- Exercise prompt: Return the listing below unchanged, minus its pictures.

- Data to use:
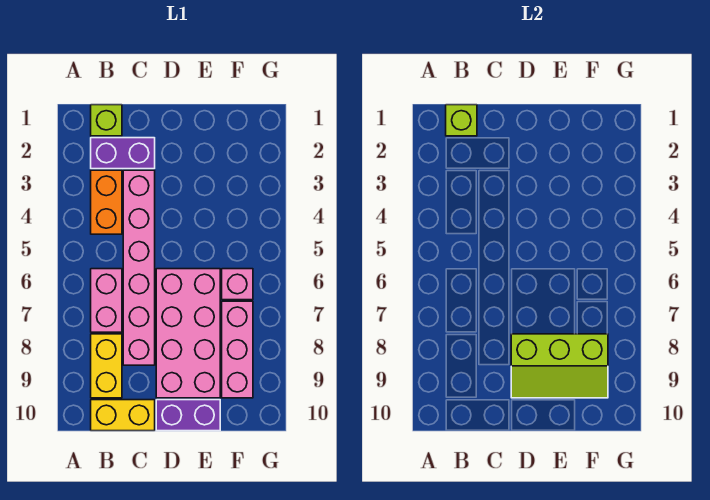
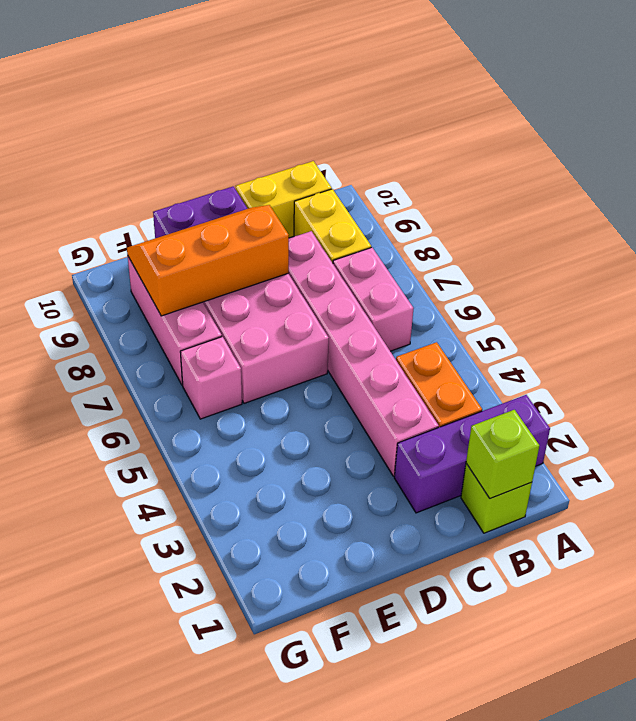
purple brick B2:C2 level 1 -> purple brick A2:C2 level 1
lime slope D8:F9 level 2 top 8 -> orange slope D8:F9 level 2 top 8

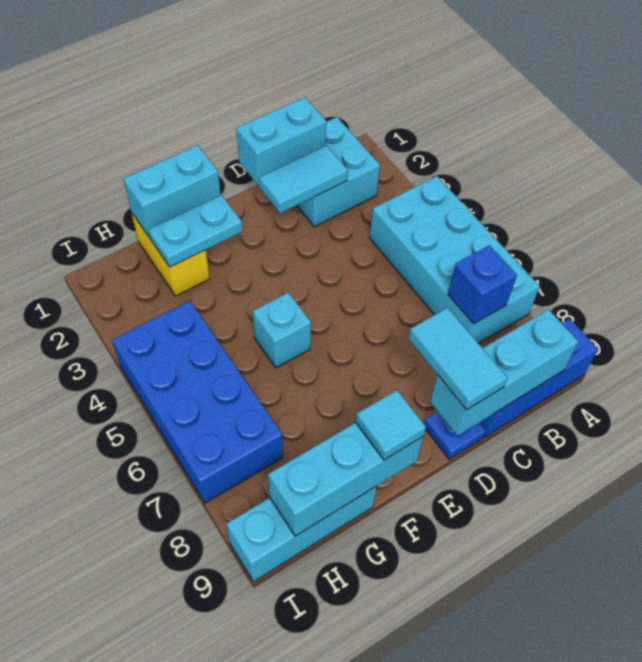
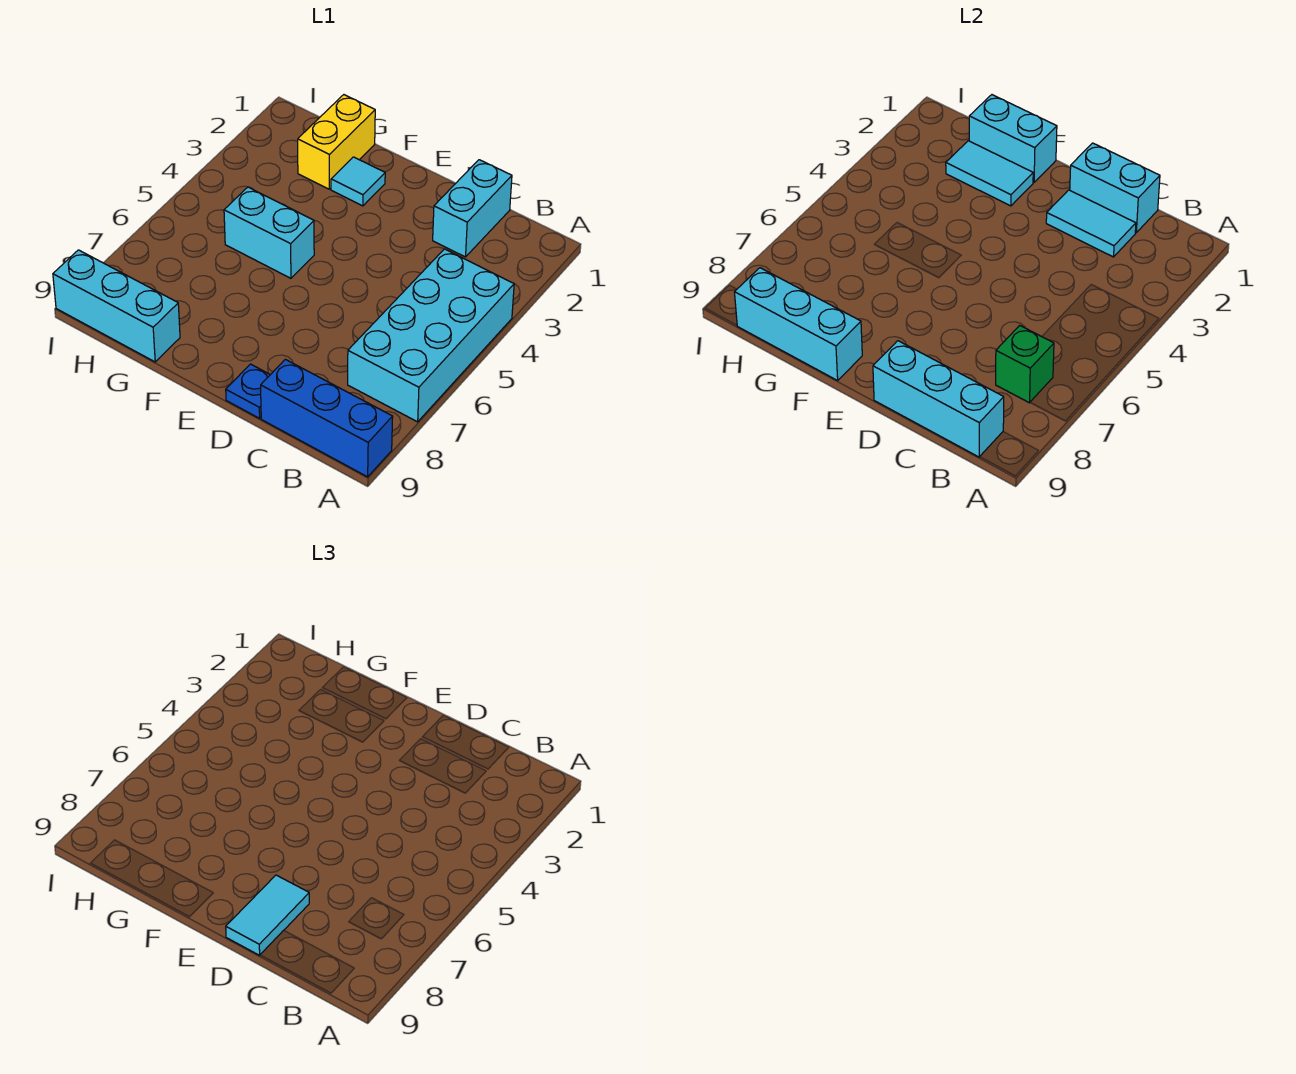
cyan brick B1:C2 level 1 -> cyan brick C1:C2 level 1
blue brick B7 level 2 -> green brick B7 level 2
cyan plate F2:G2 level 2 -> cyan tile F2:G2 level 2
cyan brick F5 level 1 -> cyan brick F5:G5 level 1
cyan tile F9 level 3 -> cyan tile F2 level 1
blue brick H4:I7 level 1 -> none

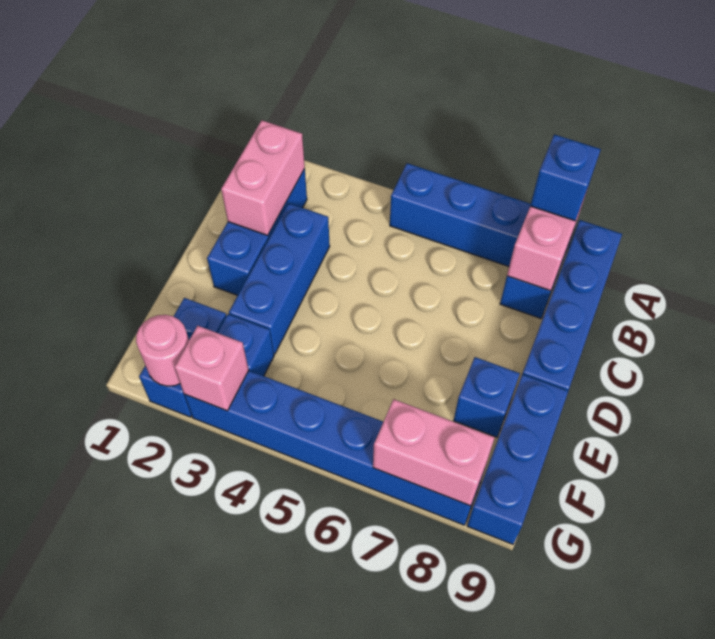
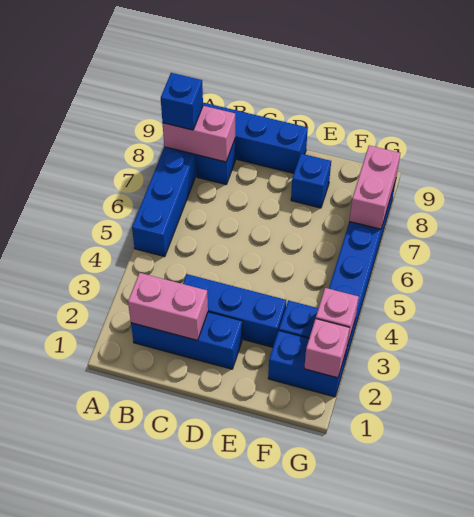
blue brick E9:G9 level 1 -> none
pink round brick G2 level 2 -> pink brick G2 level 2

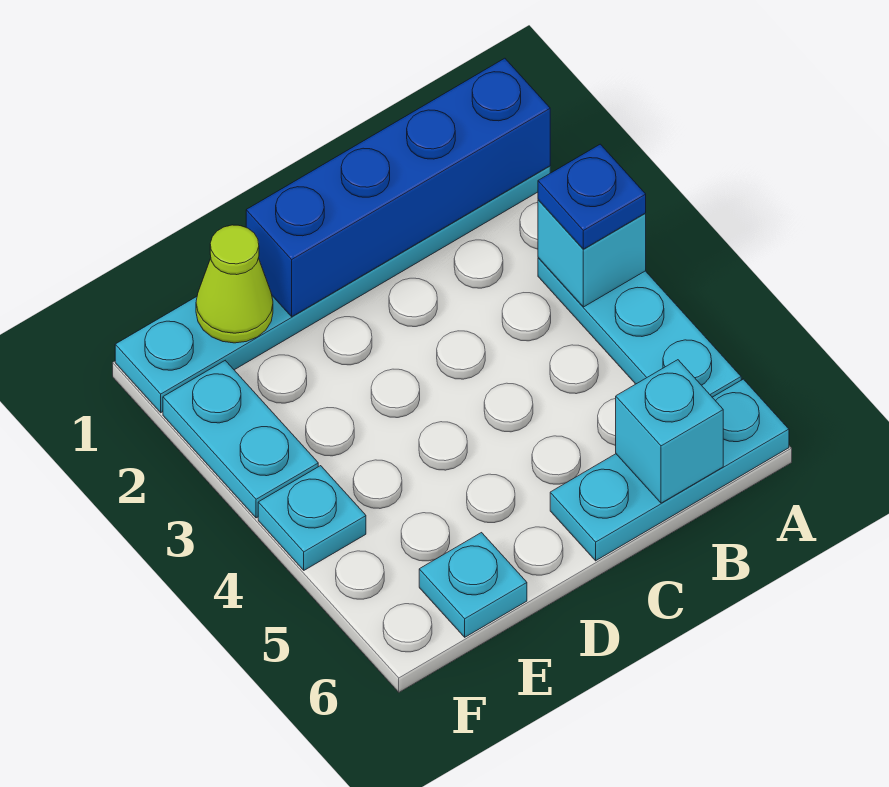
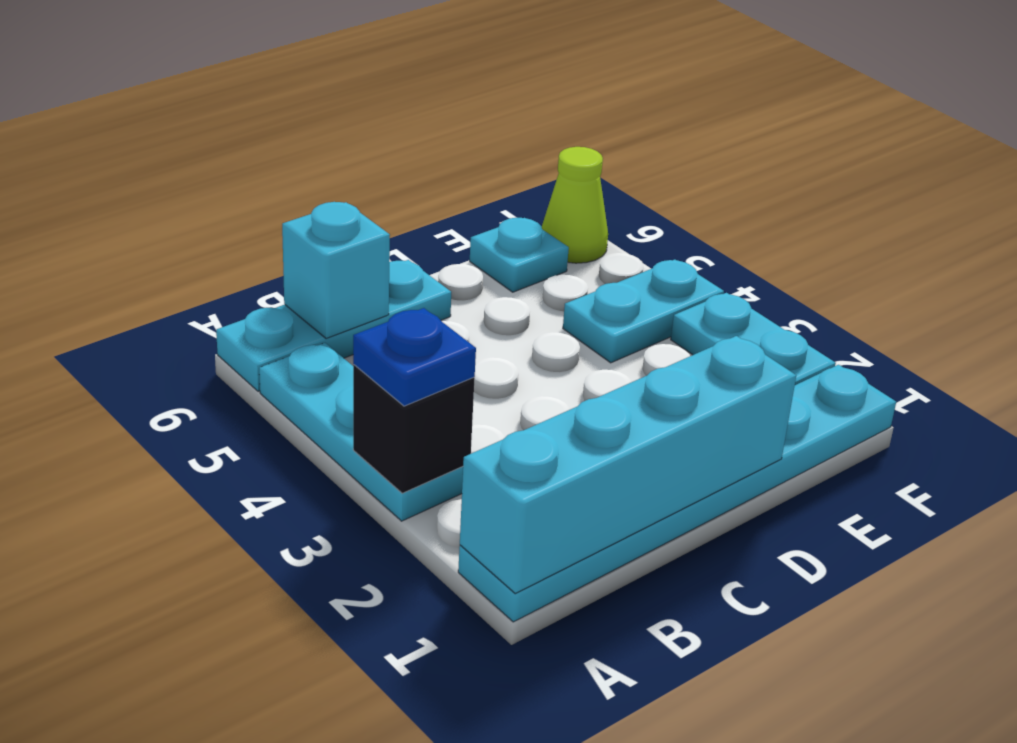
blue brick A1:D1 level 2 -> cyan brick A1:D1 level 2
cyan brick A3 level 2 -> black brick A3 level 2
lime cone E1 level 2 -> lime cone F6 level 1
cyan plate F4 level 1 -> cyan plate E4:F4 level 1

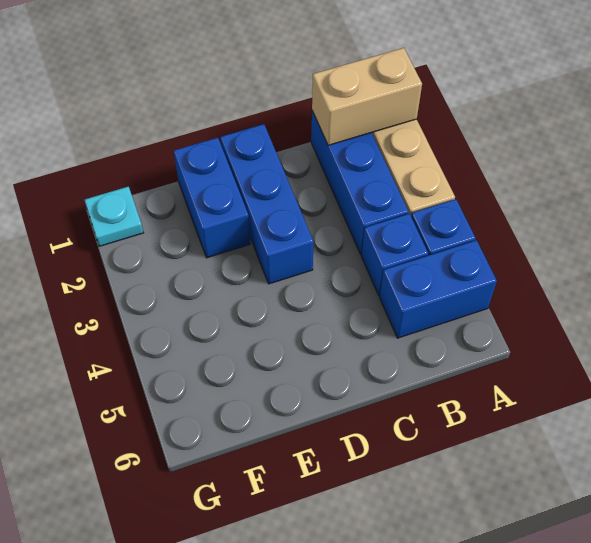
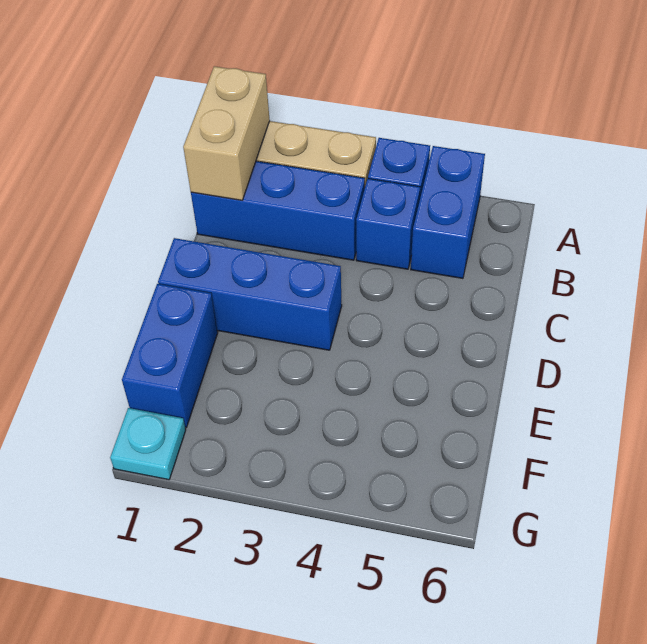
blue brick E1:E2 level 1 -> blue brick E1:F1 level 1

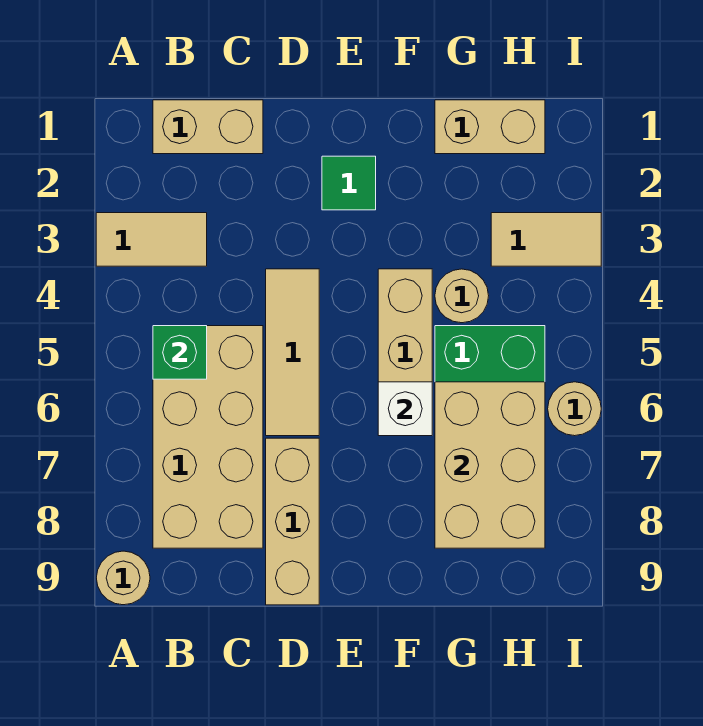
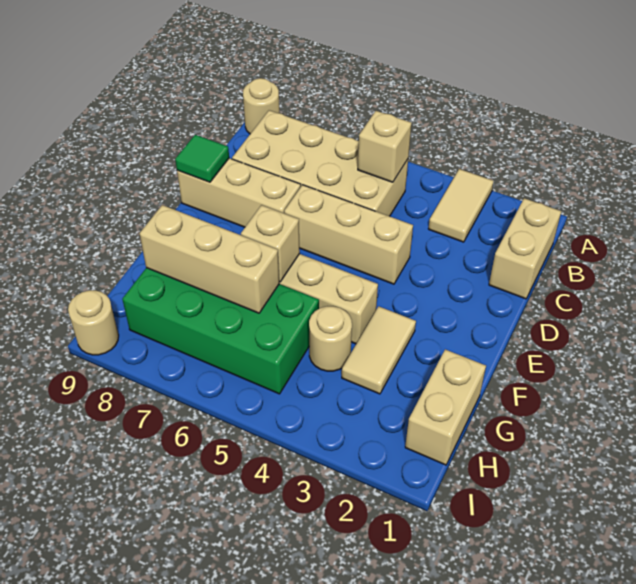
green brick B5 level 2 -> tan brick B5 level 2
tan tile D4:D6 level 1 -> tan brick D4:D6 level 1
green tile E2 level 1 -> green tile D9 level 2
white brick F6 level 2 -> tan brick F6 level 2
tan brick G6:H8 level 2 -> tan brick G6:G8 level 2
tan tile H3:I3 level 1 -> tan tile F3:G3 level 1
tan round brick I6 level 1 -> tan round brick I9 level 1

- Task response:
purple brick B2:C2 level 1 -> purple brick A2:C2 level 1
lime slope D8:F9 level 2 top 8 -> orange slope D8:F9 level 2 top 8

cyan brick B1:C2 level 1 -> cyan brick C1:C2 level 1
blue brick B7 level 2 -> green brick B7 level 2
cyan plate F2:G2 level 2 -> cyan tile F2:G2 level 2
cyan brick F5 level 1 -> cyan brick F5:G5 level 1
cyan tile F9 level 3 -> cyan tile F2 level 1
blue brick H4:I7 level 1 -> none

blue brick E9:G9 level 1 -> none
pink round brick G2 level 2 -> pink brick G2 level 2

blue brick A1:D1 level 2 -> cyan brick A1:D1 level 2
cyan brick A3 level 2 -> black brick A3 level 2
lime cone E1 level 2 -> lime cone F6 level 1
cyan plate F4 level 1 -> cyan plate E4:F4 level 1

blue brick E1:E2 level 1 -> blue brick E1:F1 level 1

green brick B5 level 2 -> tan brick B5 level 2
tan tile D4:D6 level 1 -> tan brick D4:D6 level 1
green tile E2 level 1 -> green tile D9 level 2
white brick F6 level 2 -> tan brick F6 level 2
tan brick G6:H8 level 2 -> tan brick G6:G8 level 2
tan tile H3:I3 level 1 -> tan tile F3:G3 level 1
tan round brick I6 level 1 -> tan round brick I9 level 1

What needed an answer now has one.